(Modification records)

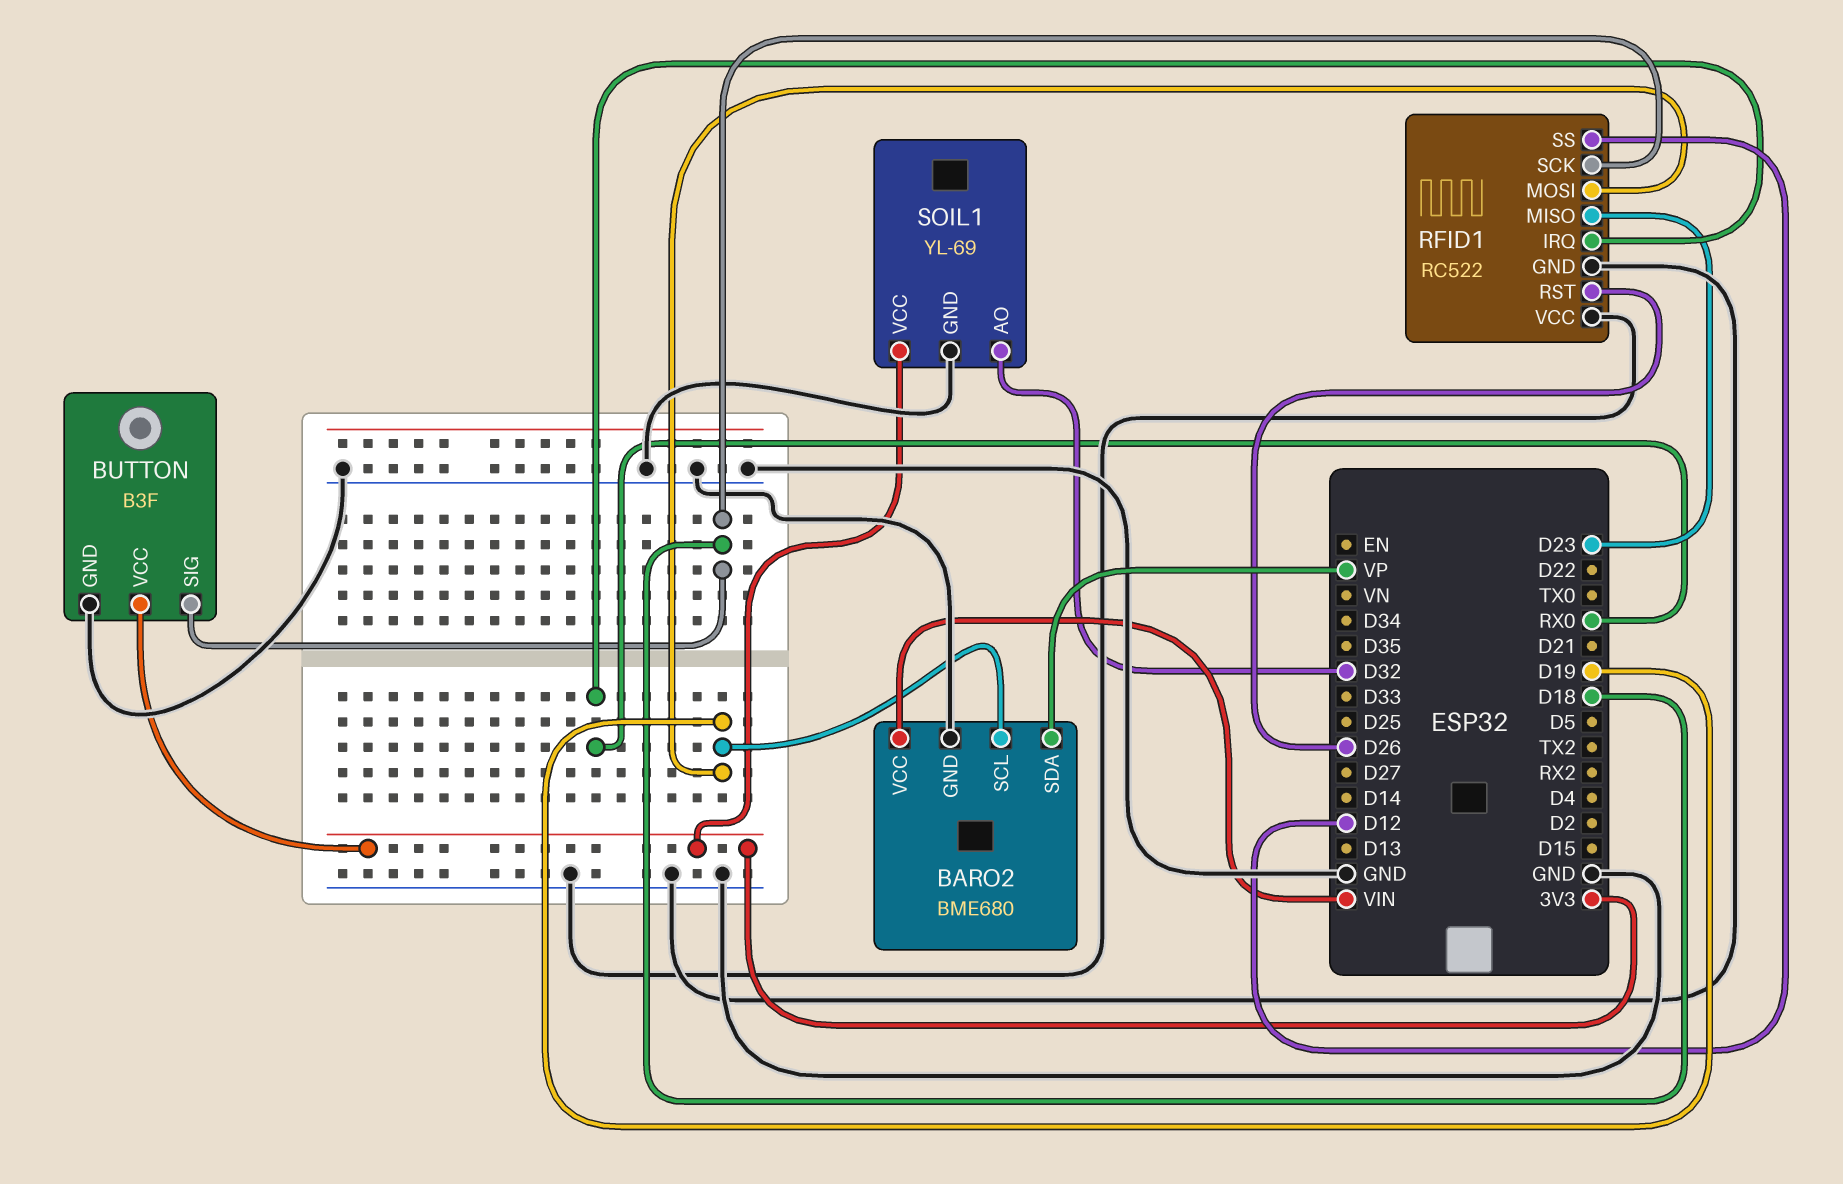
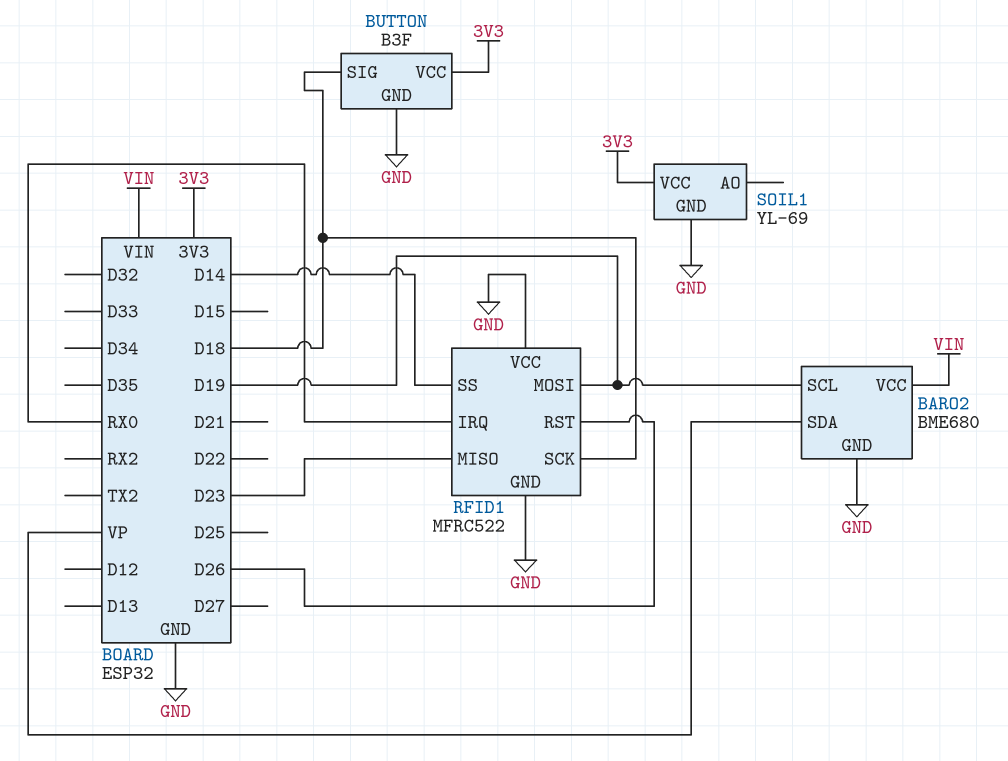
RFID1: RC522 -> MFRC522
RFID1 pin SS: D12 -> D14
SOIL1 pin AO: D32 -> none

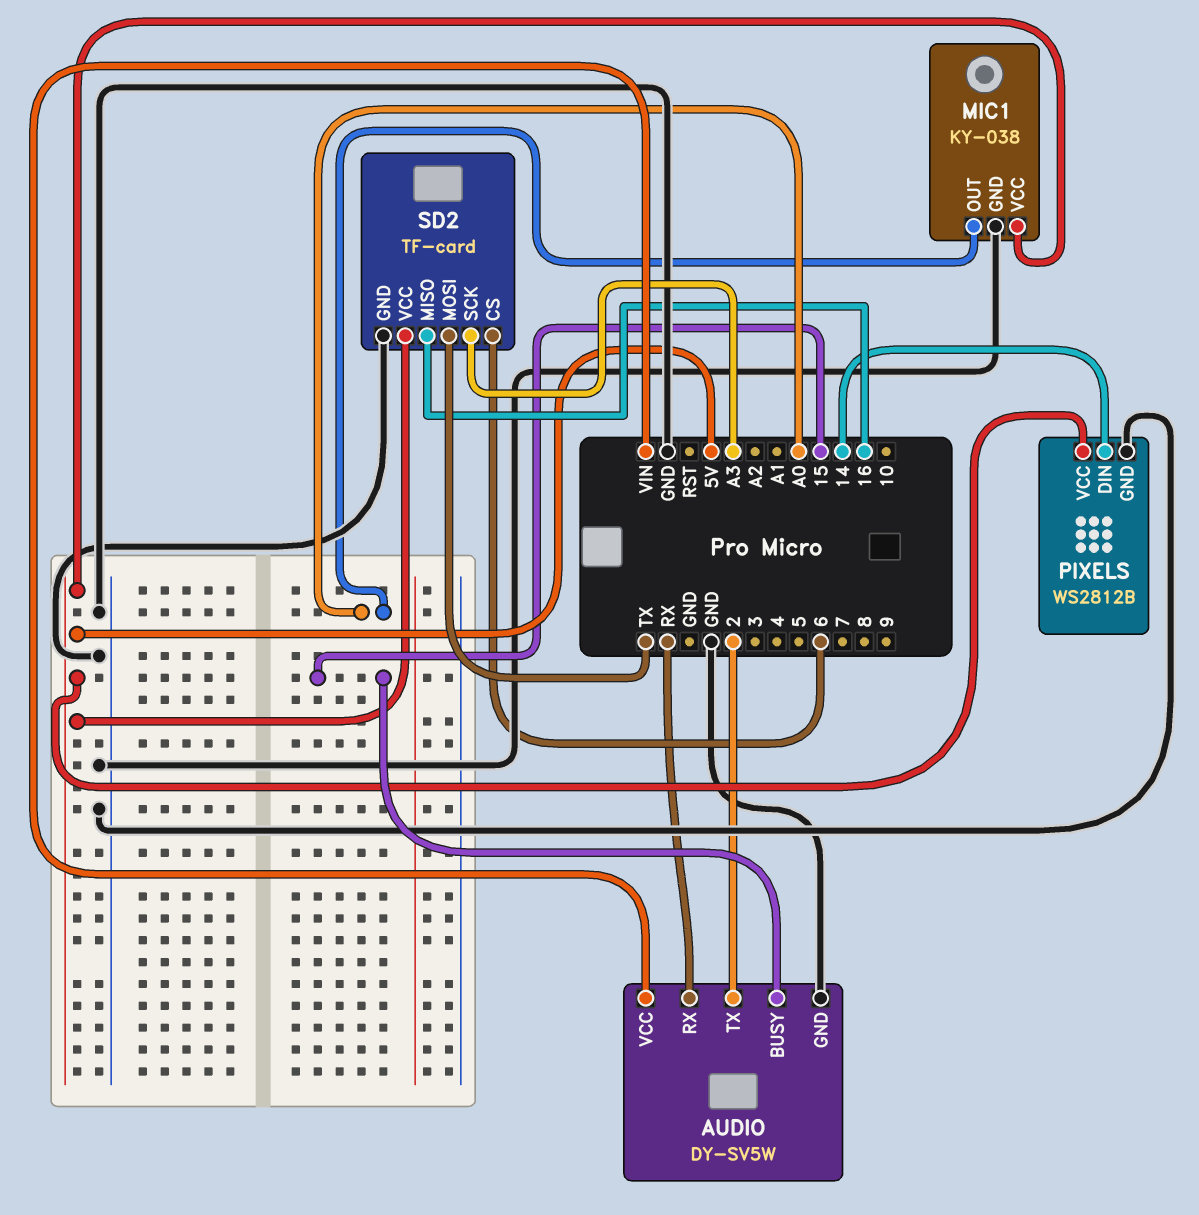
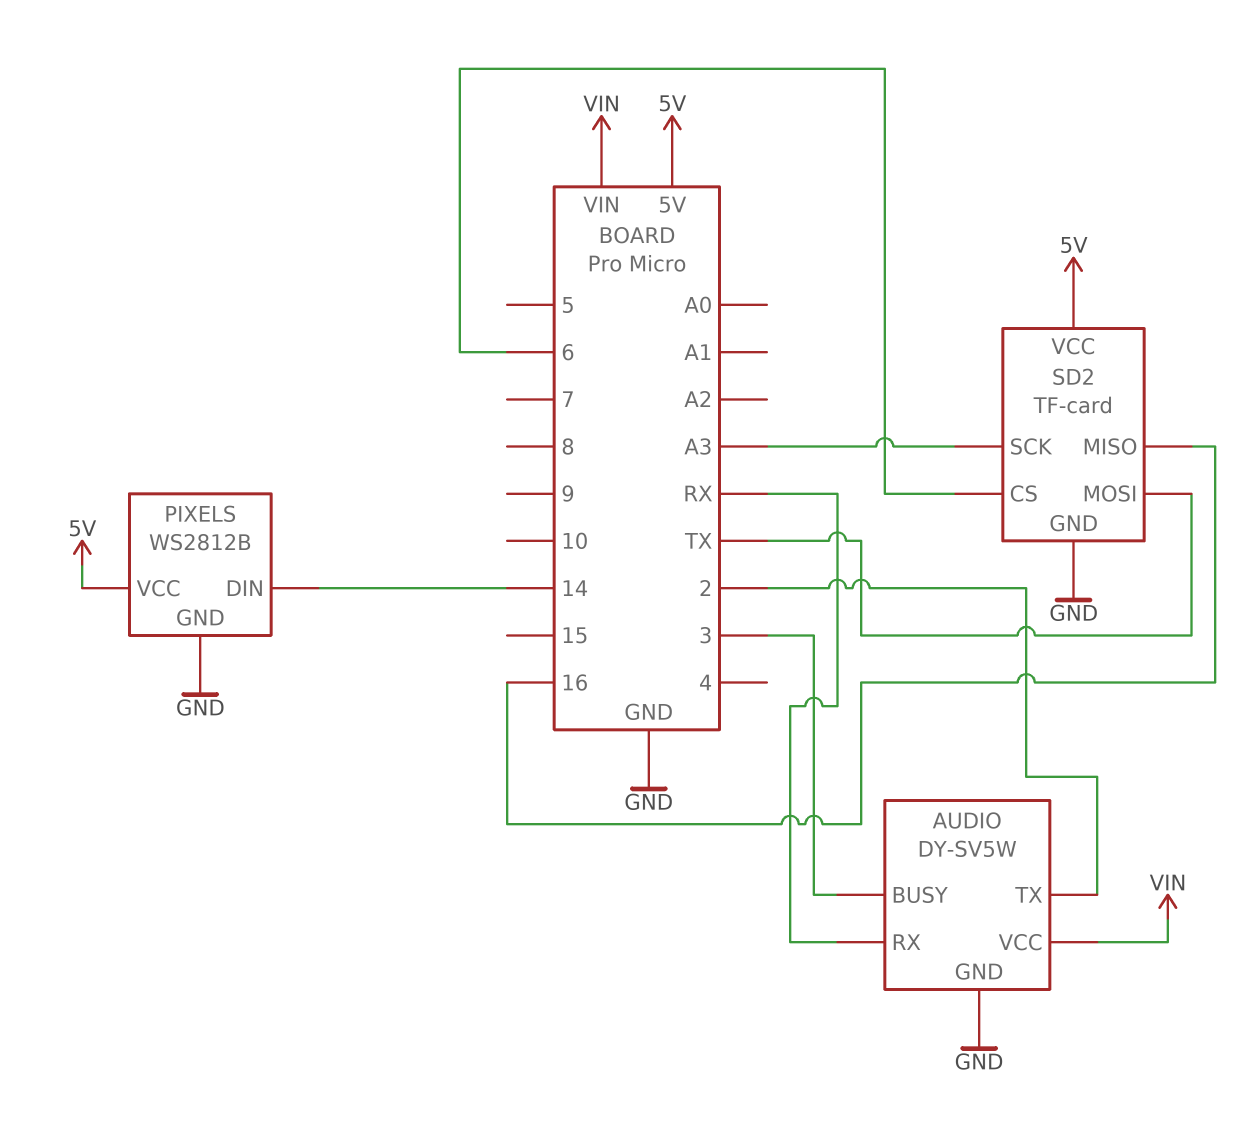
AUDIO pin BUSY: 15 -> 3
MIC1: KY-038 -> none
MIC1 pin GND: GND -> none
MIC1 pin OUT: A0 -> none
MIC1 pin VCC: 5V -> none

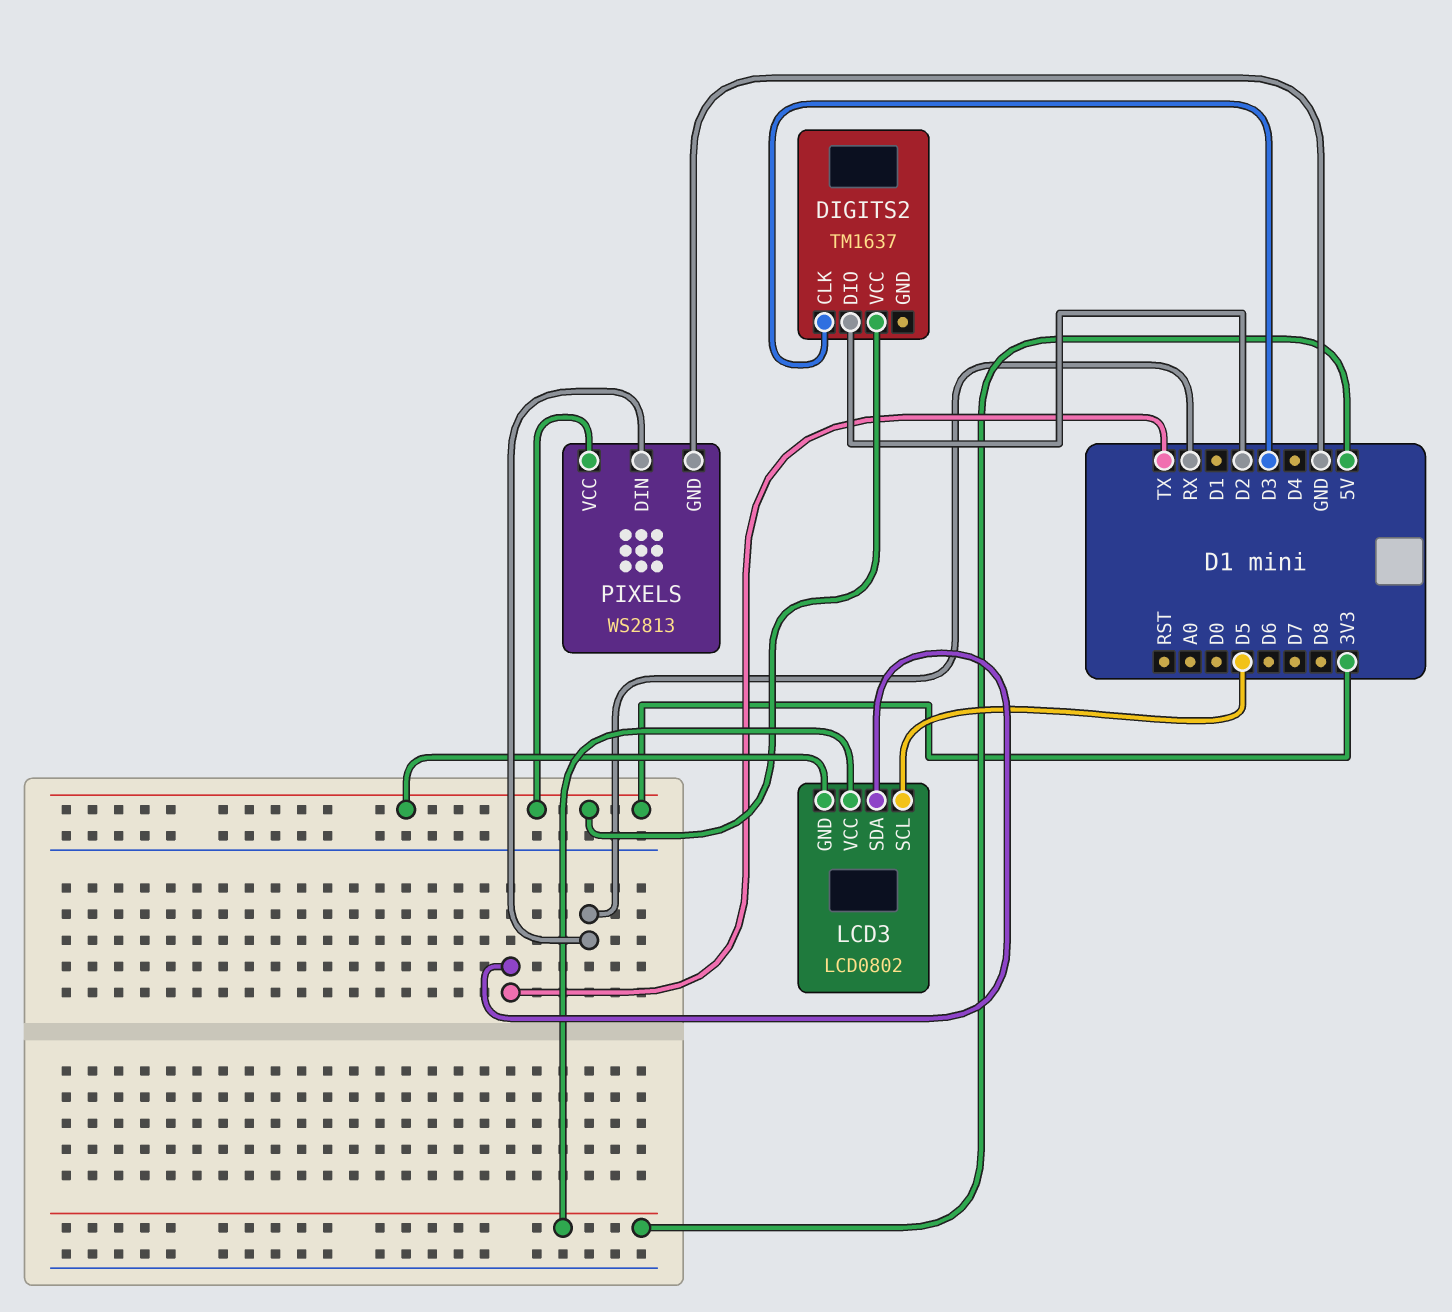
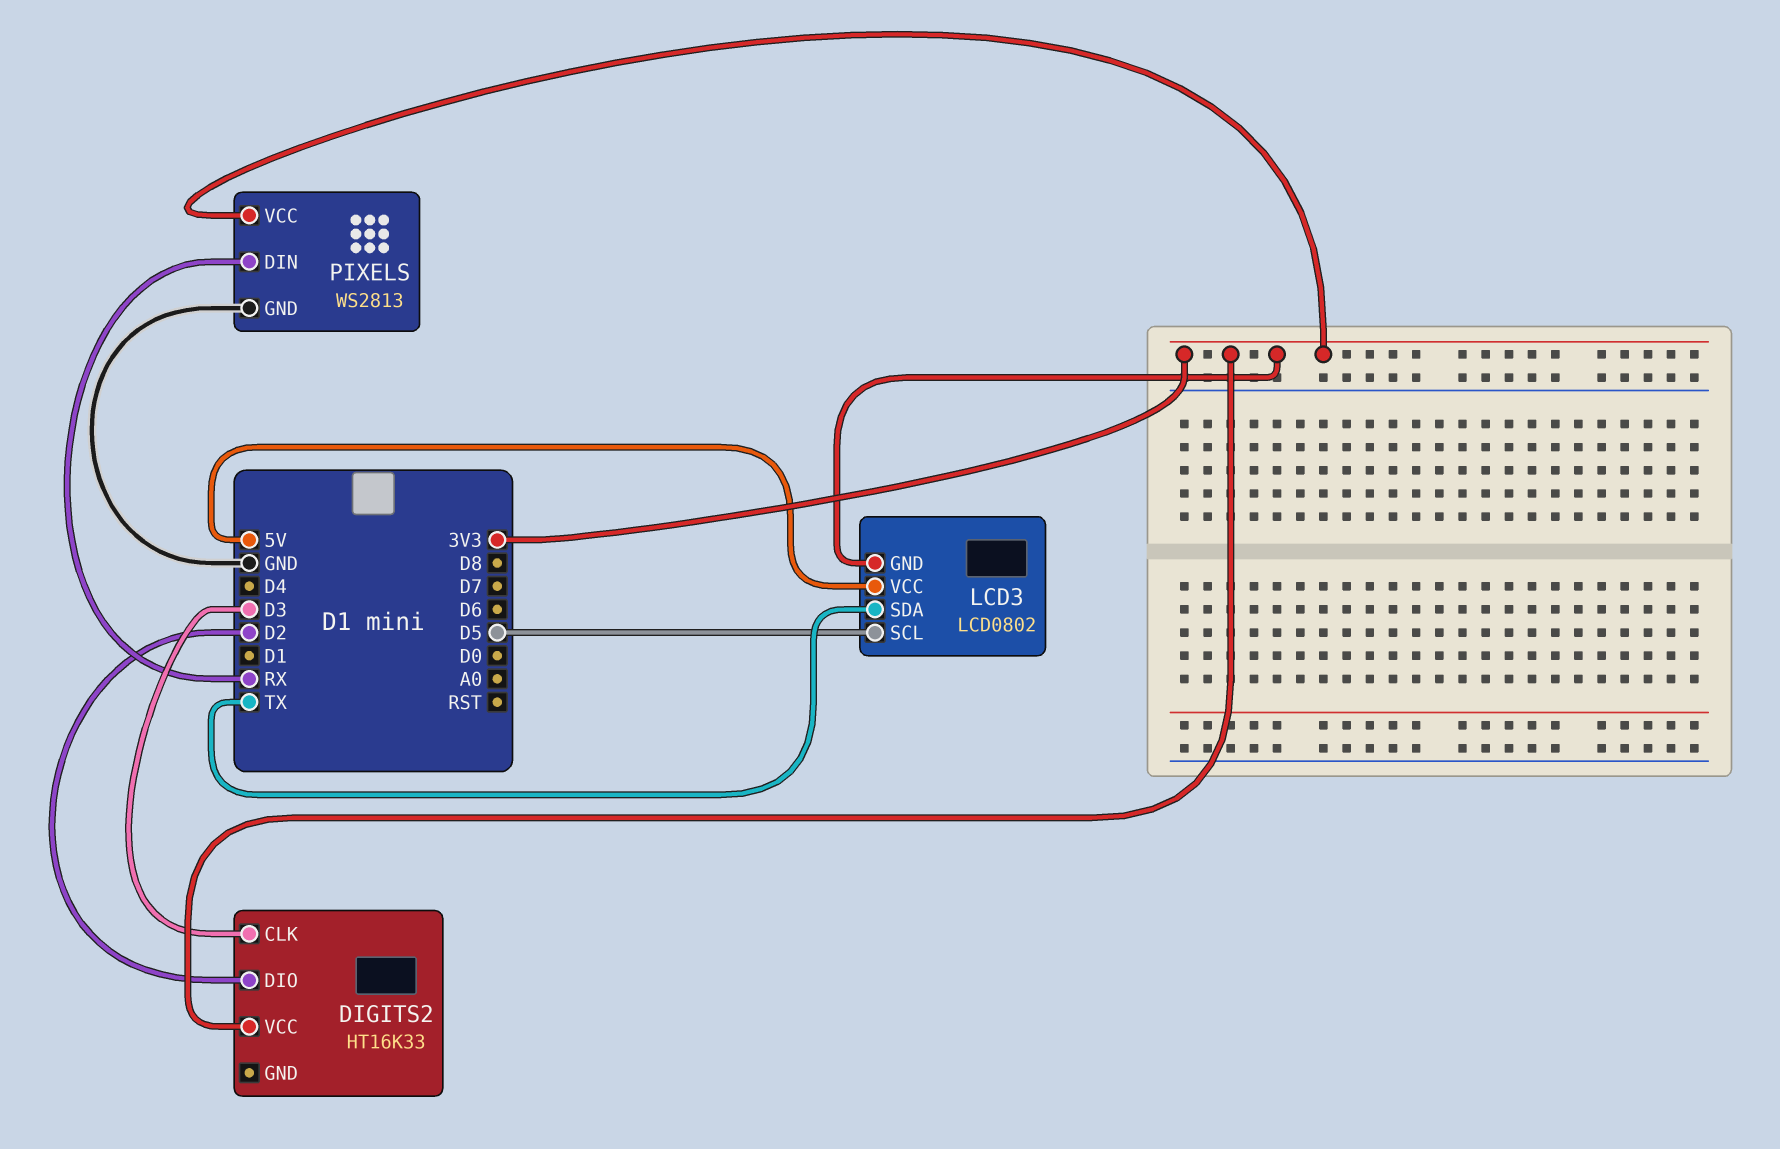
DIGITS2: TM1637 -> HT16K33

■ What is needed ■
Images do not belong in the copy; reproduce all other parts of the records above verbatim.

■ Task solution ■
RFID1: RC522 -> MFRC522
RFID1 pin SS: D12 -> D14
SOIL1 pin AO: D32 -> none

AUDIO pin BUSY: 15 -> 3
MIC1: KY-038 -> none
MIC1 pin GND: GND -> none
MIC1 pin OUT: A0 -> none
MIC1 pin VCC: 5V -> none

DIGITS2: TM1637 -> HT16K33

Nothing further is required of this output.